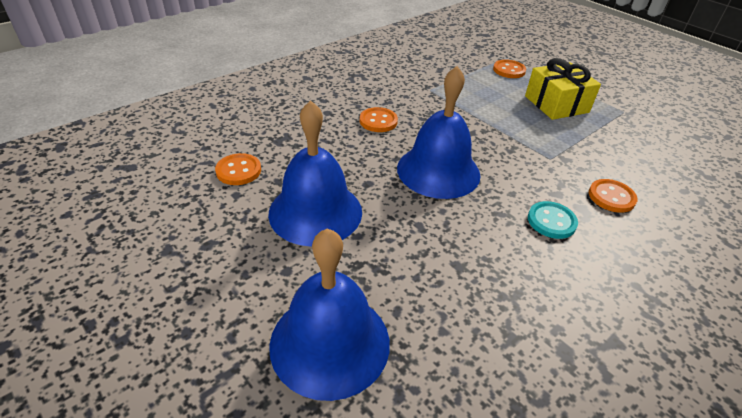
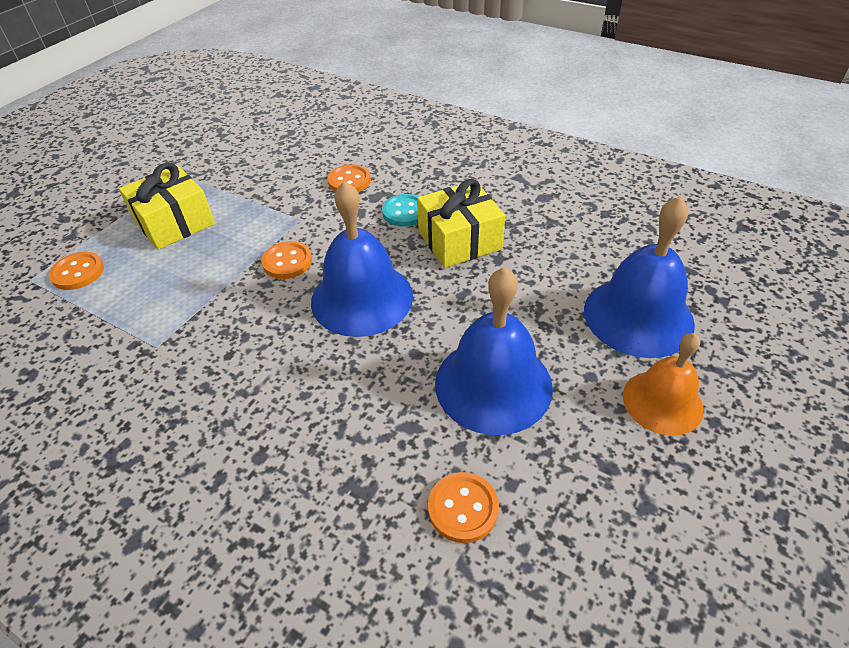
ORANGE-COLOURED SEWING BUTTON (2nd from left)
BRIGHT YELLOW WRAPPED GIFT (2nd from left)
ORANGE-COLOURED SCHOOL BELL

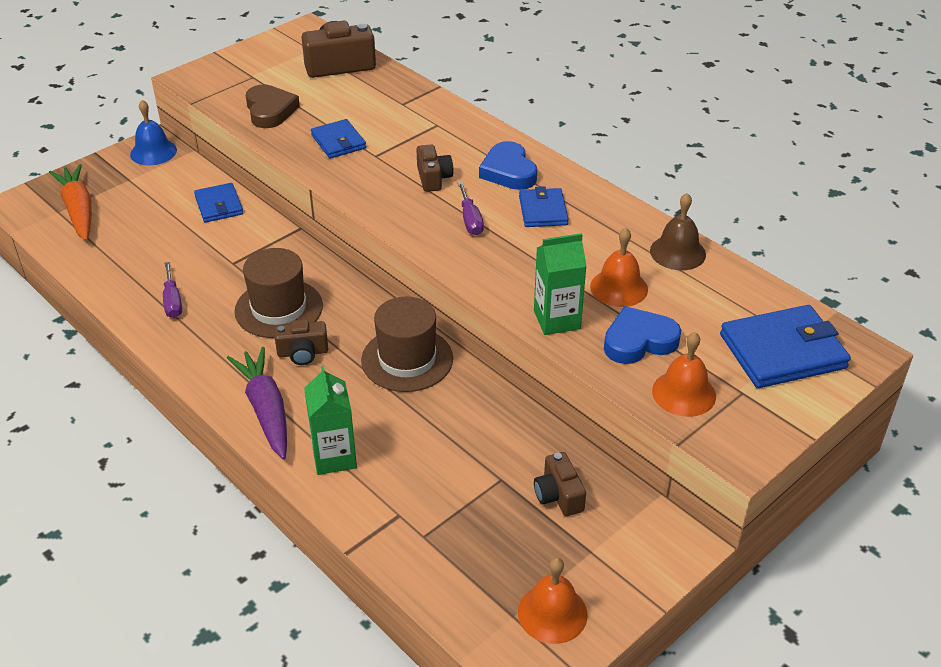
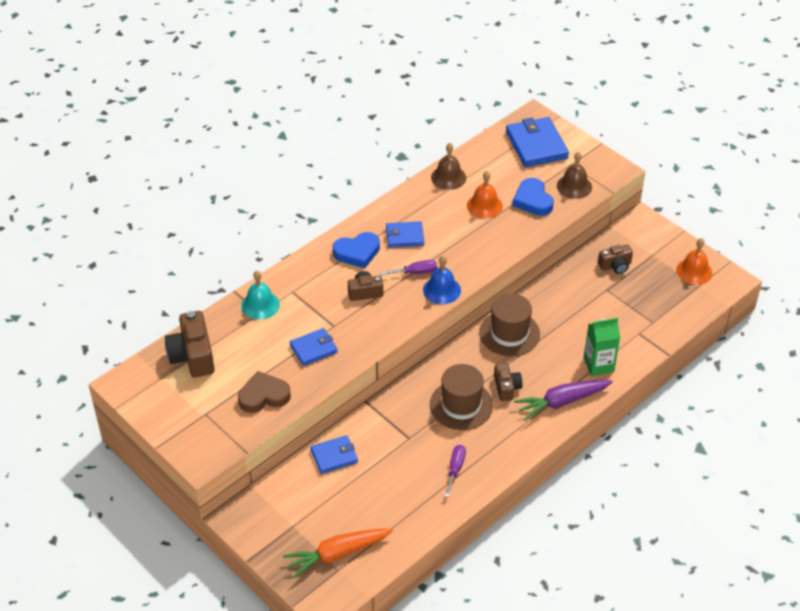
COBALT SCHOOL BELL
ROYAL PURPLE SCREWDRIVER (2nd from left)
LEAF-GREEN CARTON (2nd from left in the first image)
BROWN SCHOOL BELL (2nd from left)
AQUA SCHOOL BELL

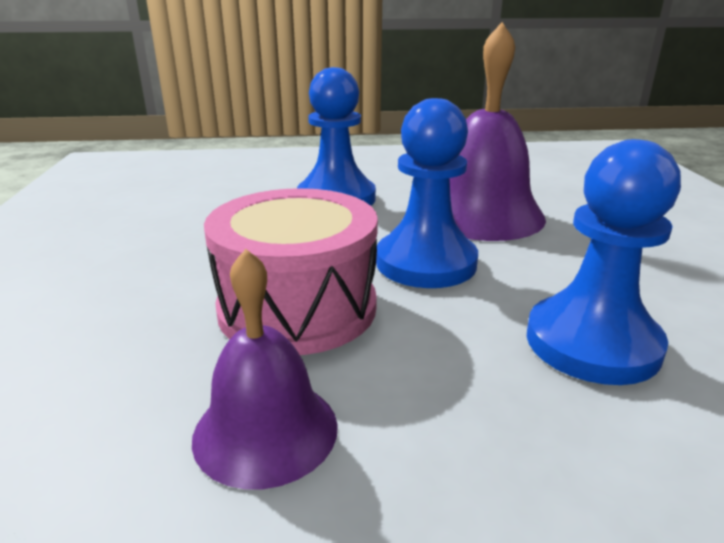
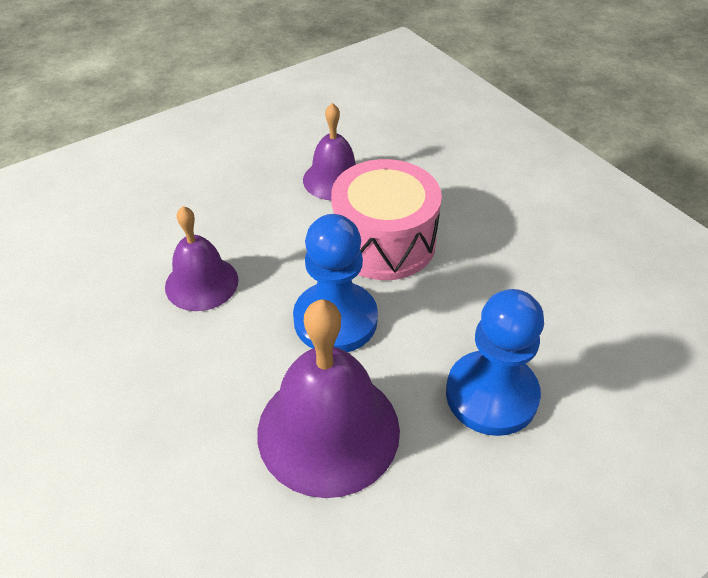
ROYAL PURPLE SCHOOL BELL (1st from left)

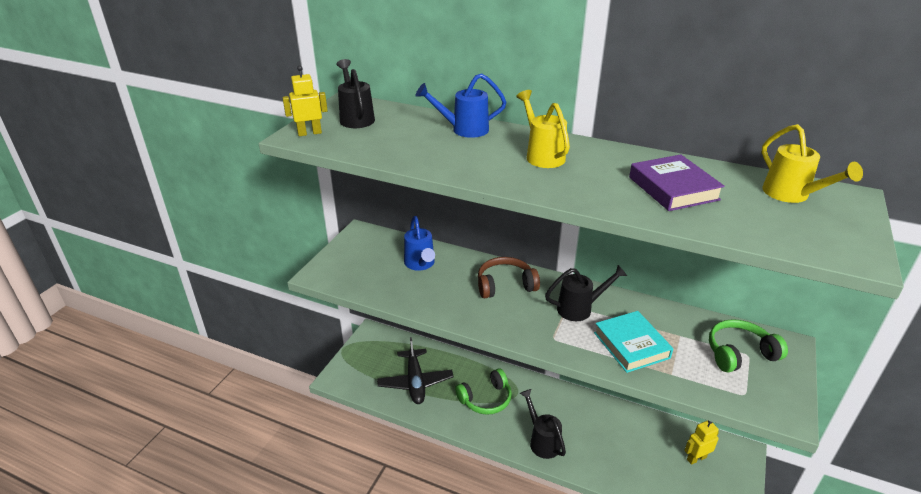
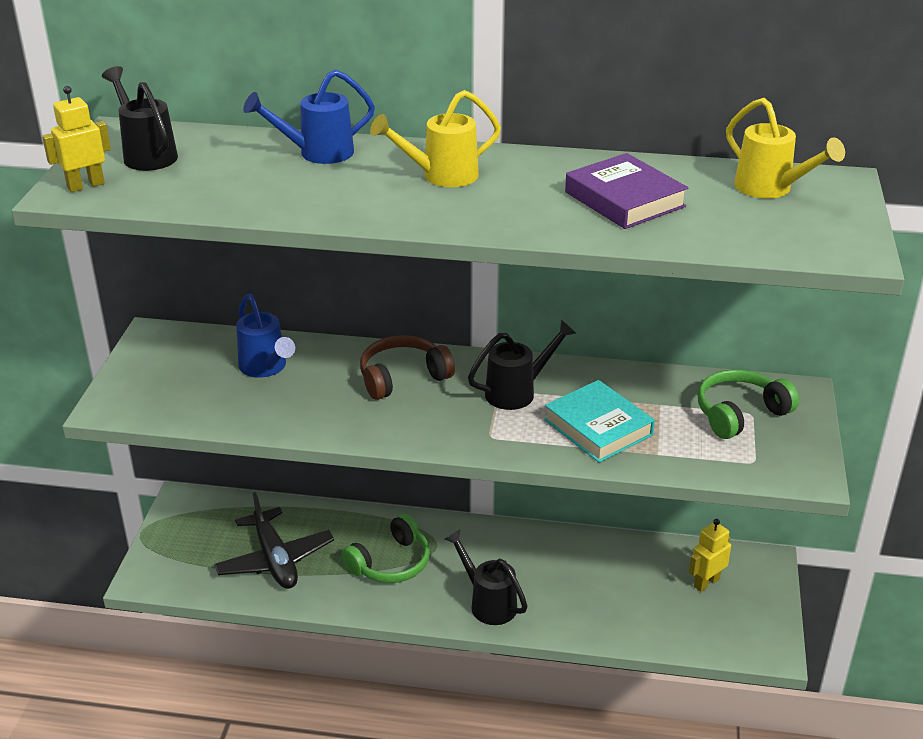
BRIGHT YELLOW SPRINKLING CAN (1st from left)

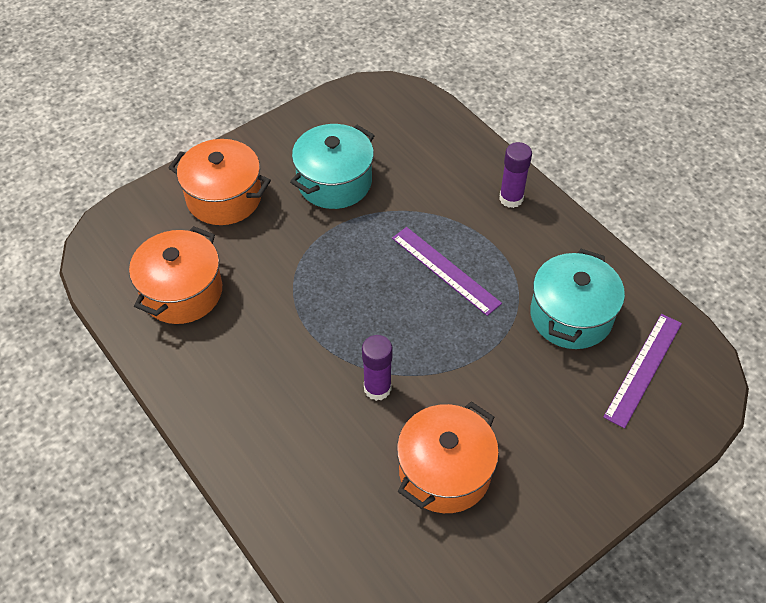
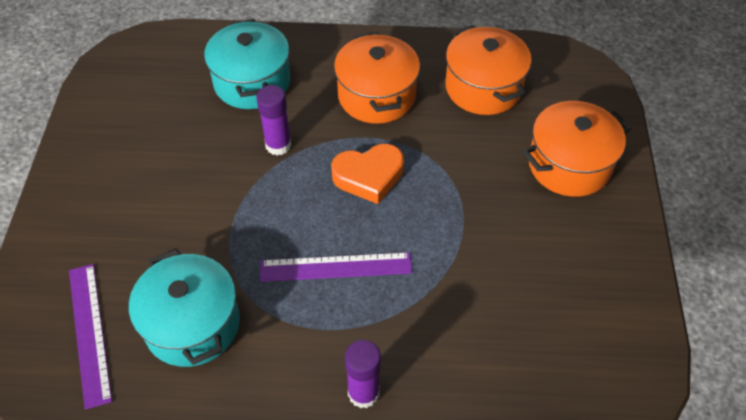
AQUA COOKING POT (2nd from left)
ORANGE-COLOURED COOKING POT (1st from left)
ORANGE-COLOURED LOVE HEART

════════

Which lines above include the word "ROYAL"? Pick them out and copy them.

WRITTEN ANSWER:
ROYAL PURPLE SCREWDRIVER (2nd from left)
ROYAL PURPLE SCHOOL BELL (1st from left)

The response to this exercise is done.